Structured diff data:

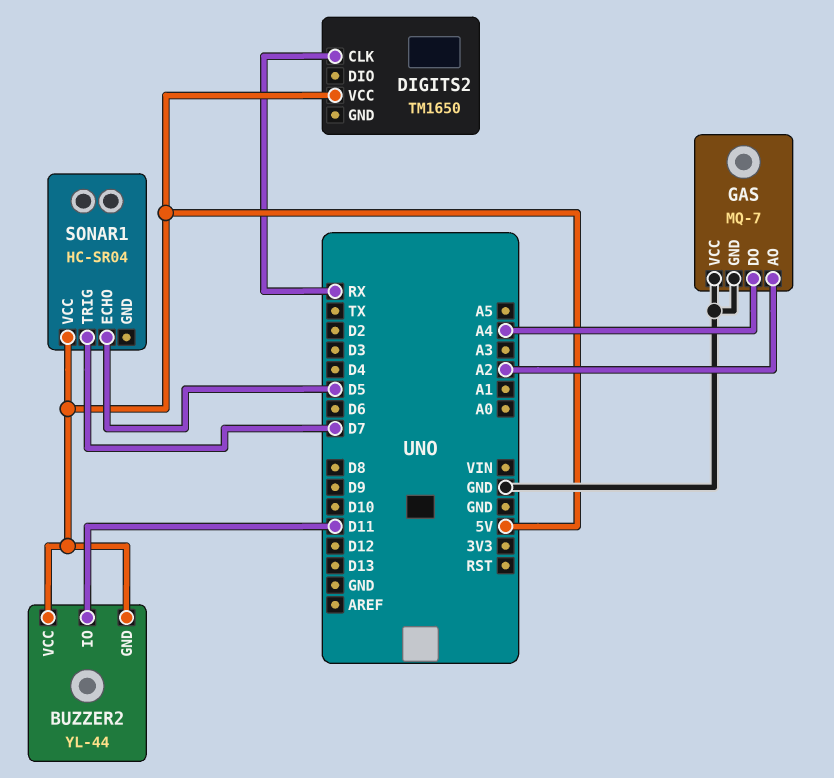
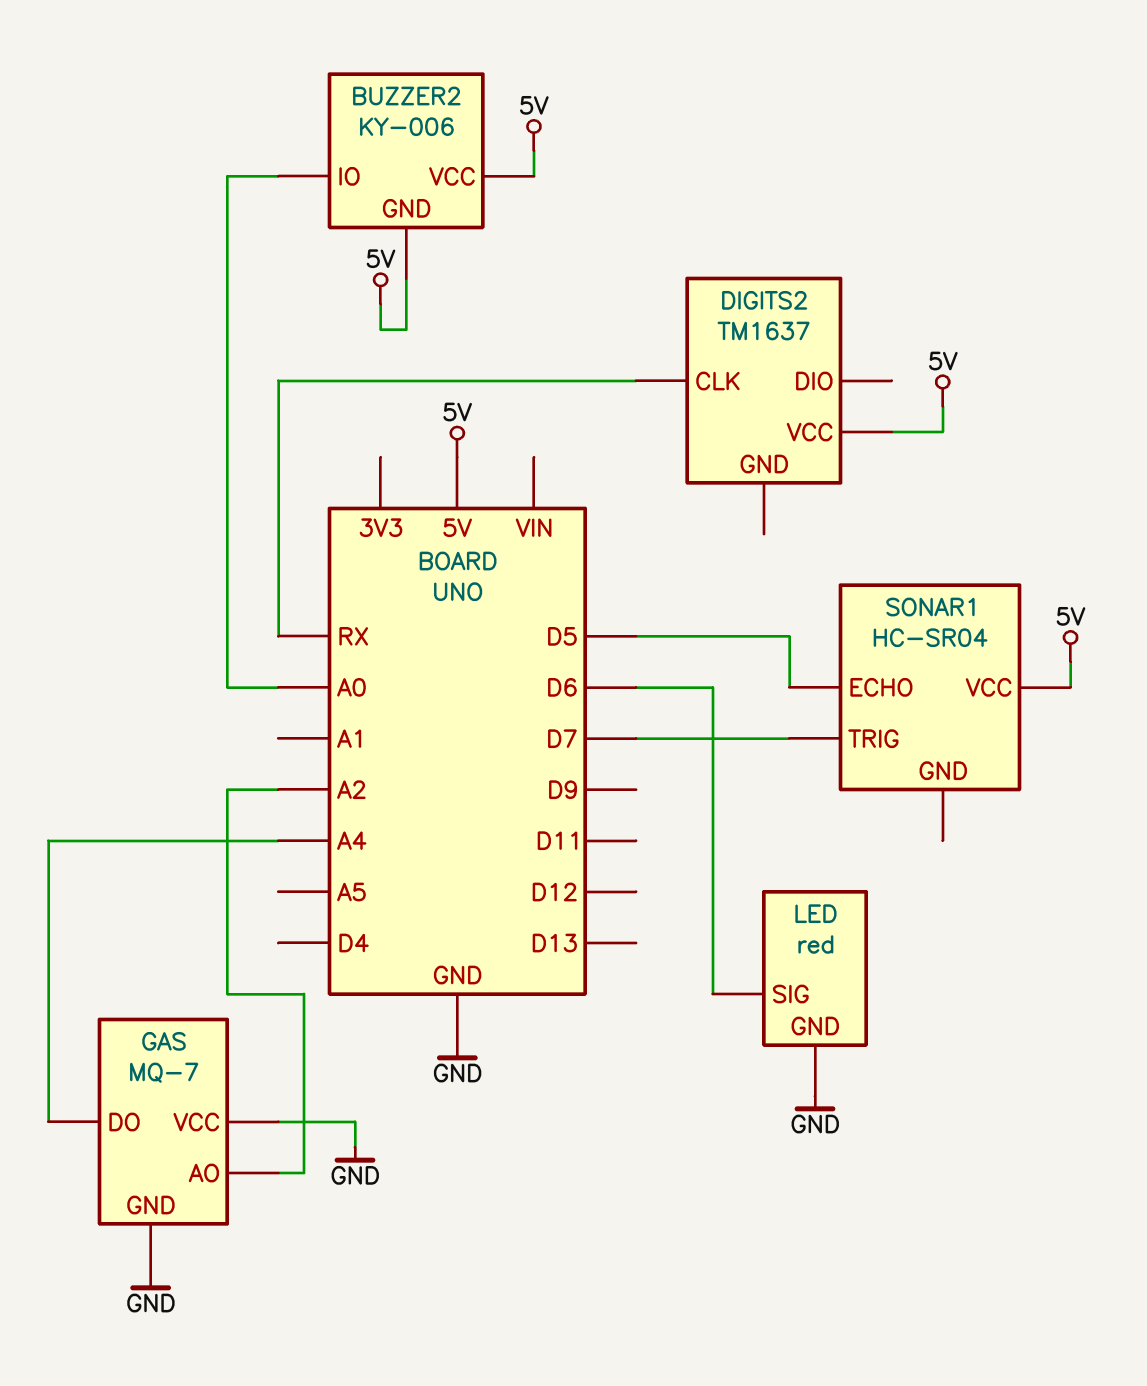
BUZZER2: YL-44 -> KY-006
BUZZER2 pin IO: D11 -> A0
DIGITS2: TM1650 -> TM1637
LED: none -> red
LED pin GND: none -> GND
LED pin SIG: none -> D6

> [WHAT YOU HAVE TO DO]:
The range begins at the line containing "BUZZER2 pin IO: D11 -> A0" and ends at the last line of the entries; reproduce it exactly.

> [REPLY TO THE TASK]:
BUZZER2 pin IO: D11 -> A0
DIGITS2: TM1650 -> TM1637
LED: none -> red
LED pin GND: none -> GND
LED pin SIG: none -> D6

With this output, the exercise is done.